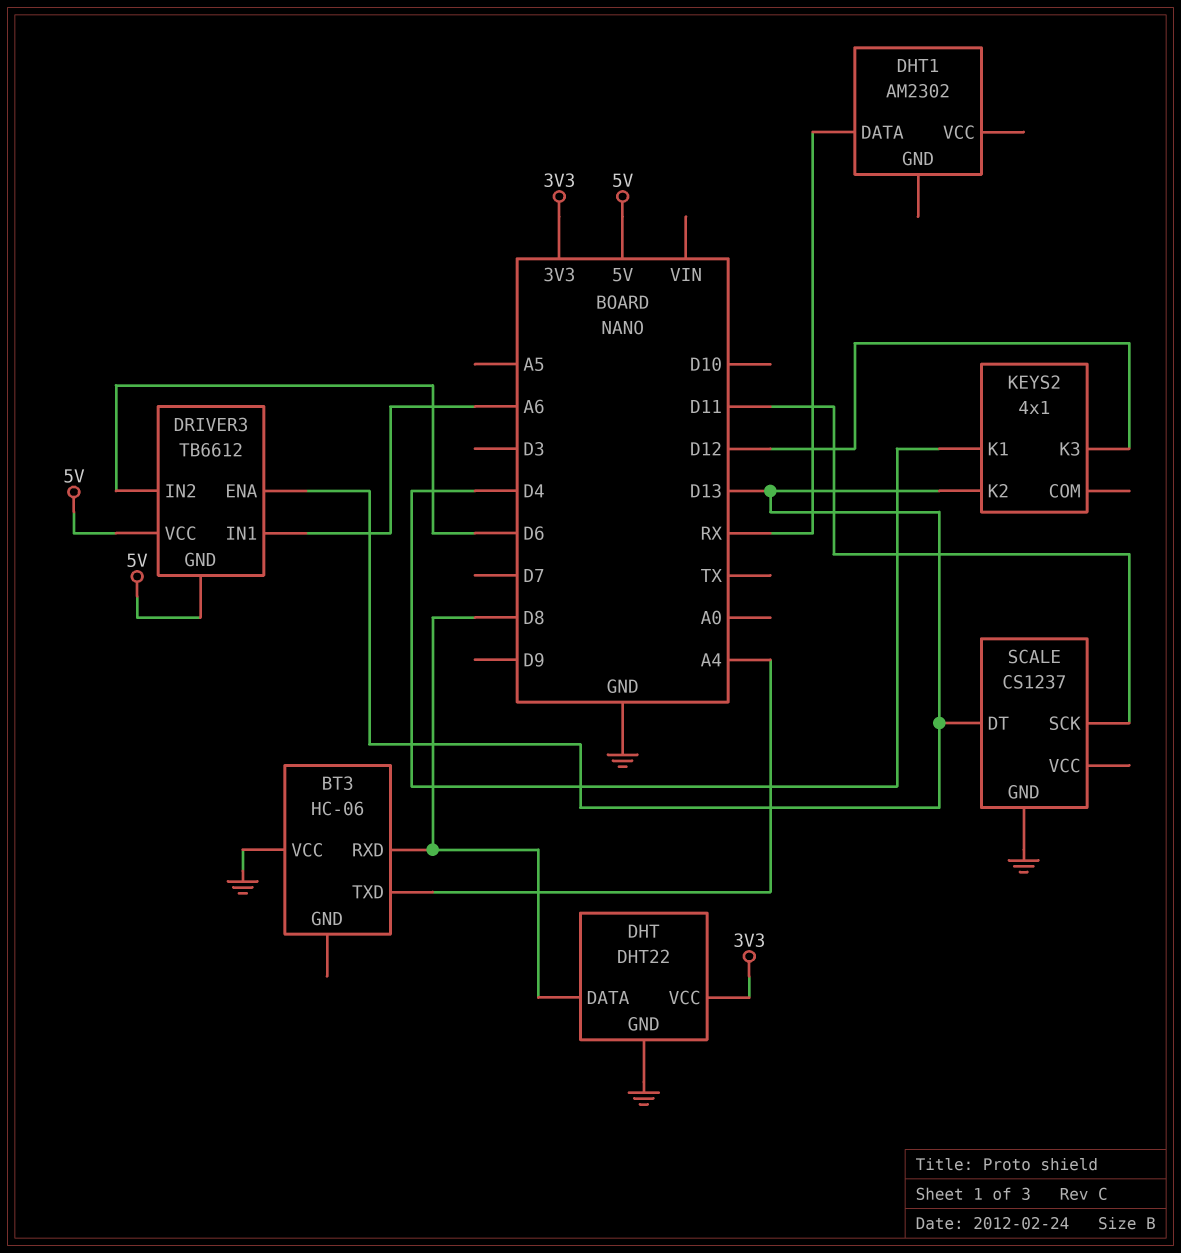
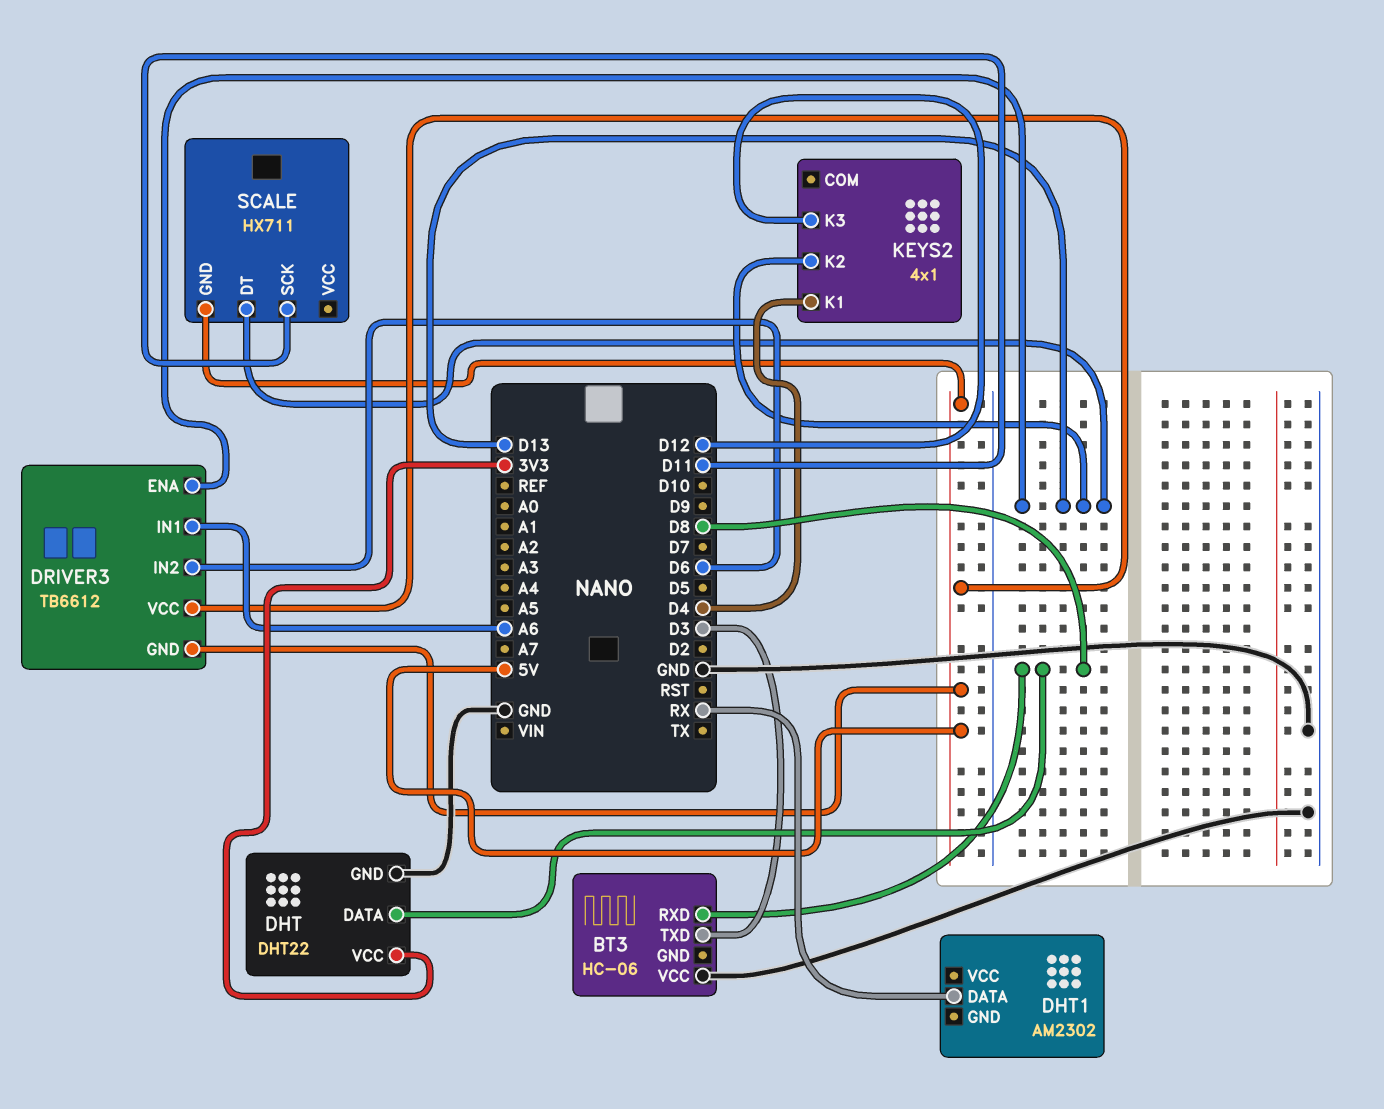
BT3 pin TXD: A4 -> D3
SCALE: CS1237 -> HX711
SCALE pin GND: GND -> 5V

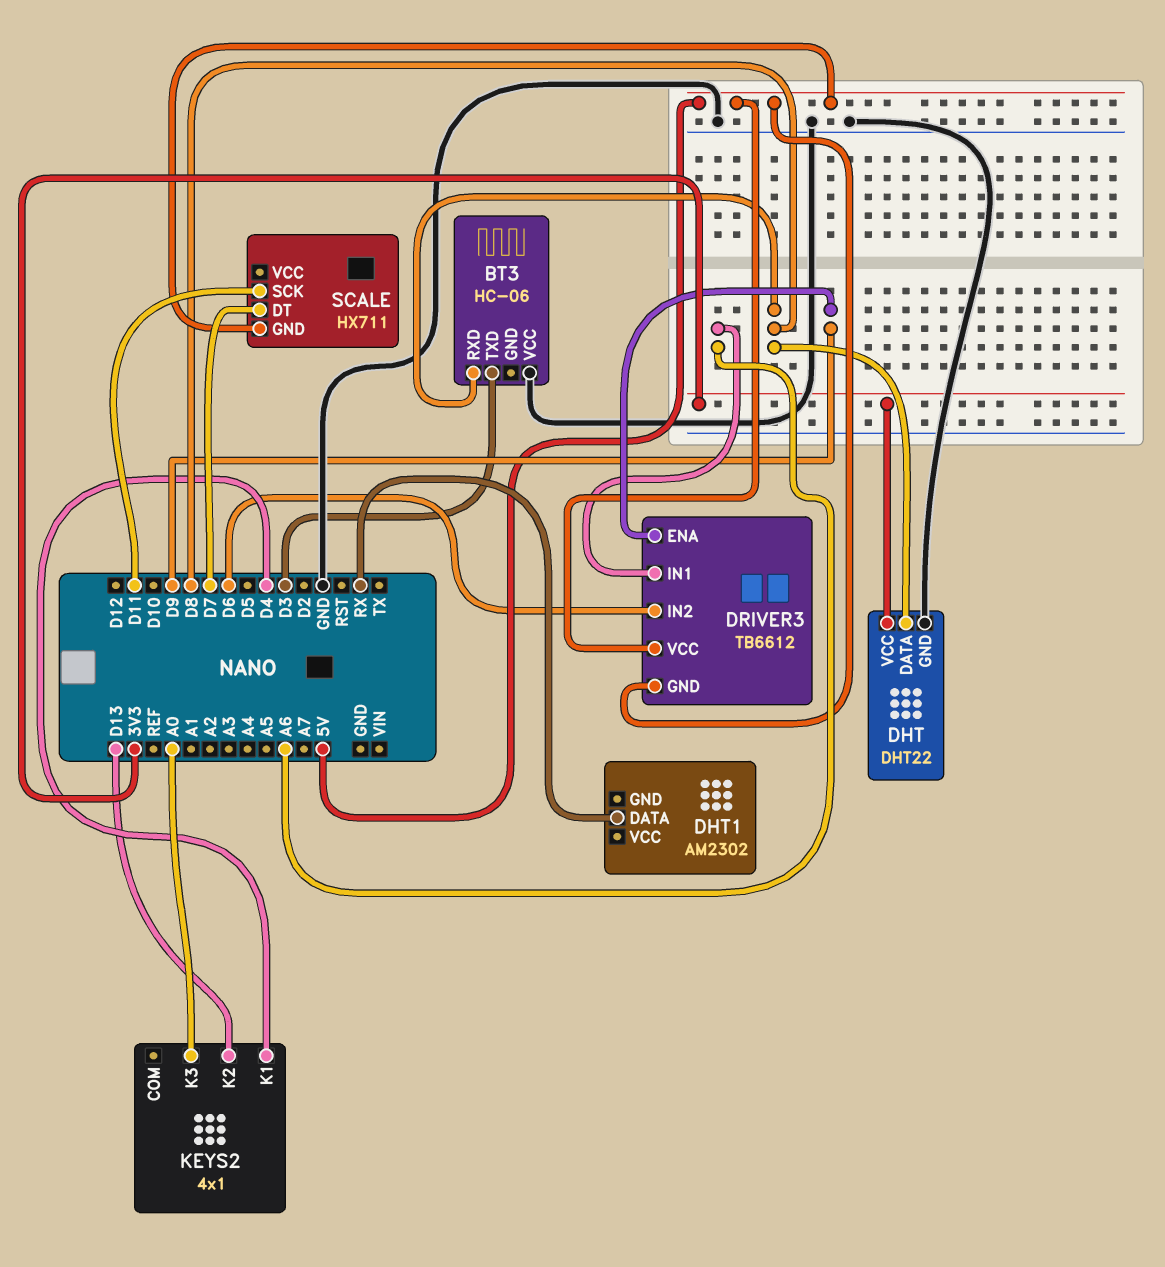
DRIVER3 pin ENA: D13 -> D9
KEYS2 pin K3: D12 -> A0
SCALE pin DT: D13 -> D7

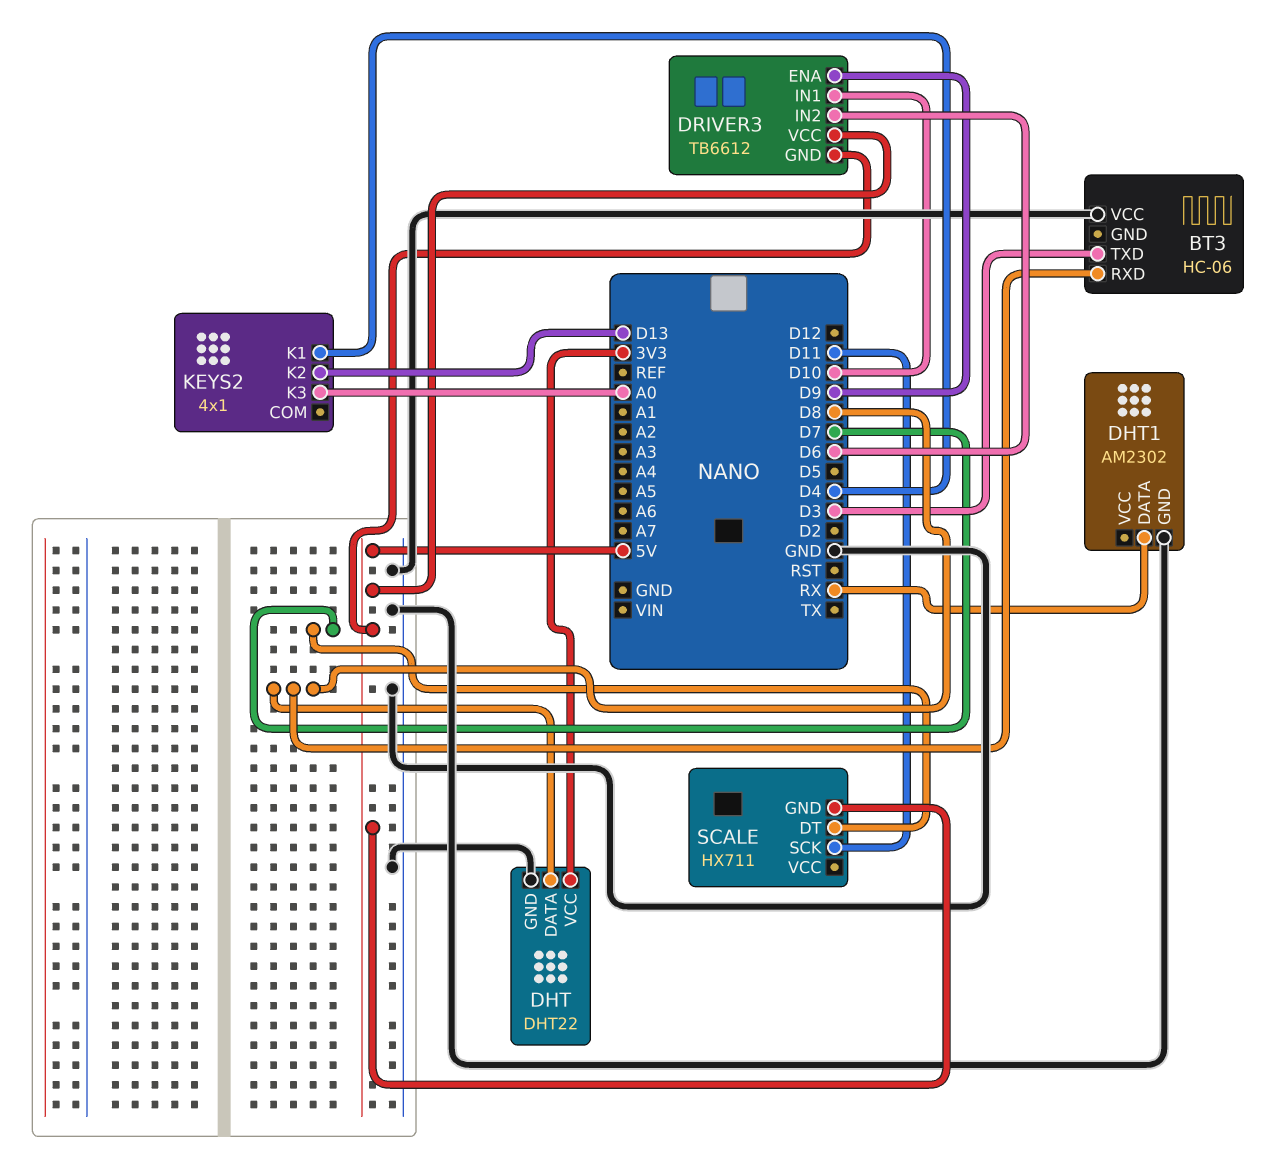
DHT1 pin GND: none -> GND
DRIVER3 pin IN1: A6 -> D10

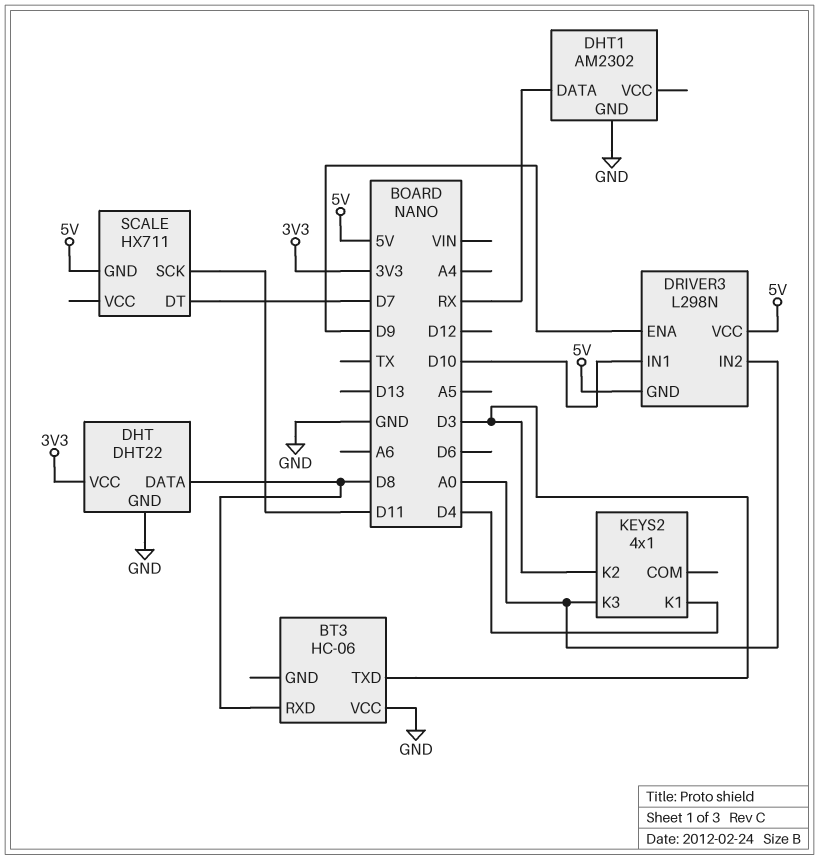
DRIVER3: TB6612 -> L298N
DRIVER3 pin IN2: D6 -> A0
KEYS2 pin K2: D13 -> D3

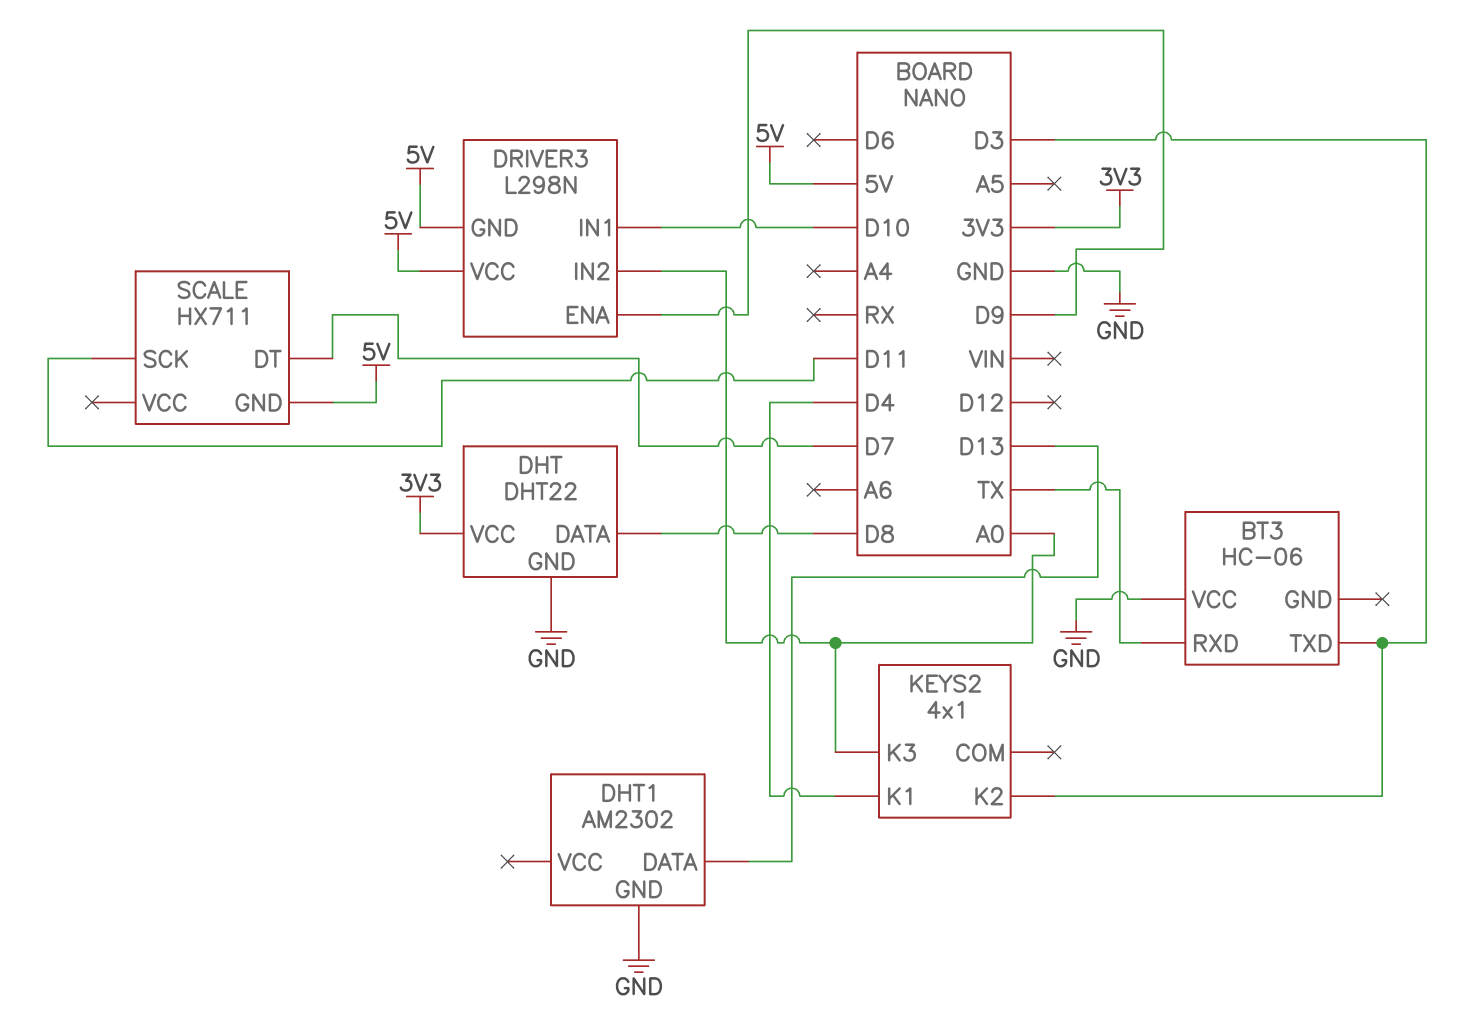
BT3 pin RXD: D8 -> TX
DHT1 pin DATA: RX -> D13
■ ■ ■ ■ ■ ■ ■
▶ What is needed: Restate every line above word for word. Do not carry over the images.

▶ Exercise output:
BT3 pin TXD: A4 -> D3
SCALE: CS1237 -> HX711
SCALE pin GND: GND -> 5V

DRIVER3 pin ENA: D13 -> D9
KEYS2 pin K3: D12 -> A0
SCALE pin DT: D13 -> D7

DHT1 pin GND: none -> GND
DRIVER3 pin IN1: A6 -> D10

DRIVER3: TB6612 -> L298N
DRIVER3 pin IN2: D6 -> A0
KEYS2 pin K2: D13 -> D3

BT3 pin RXD: D8 -> TX
DHT1 pin DATA: RX -> D13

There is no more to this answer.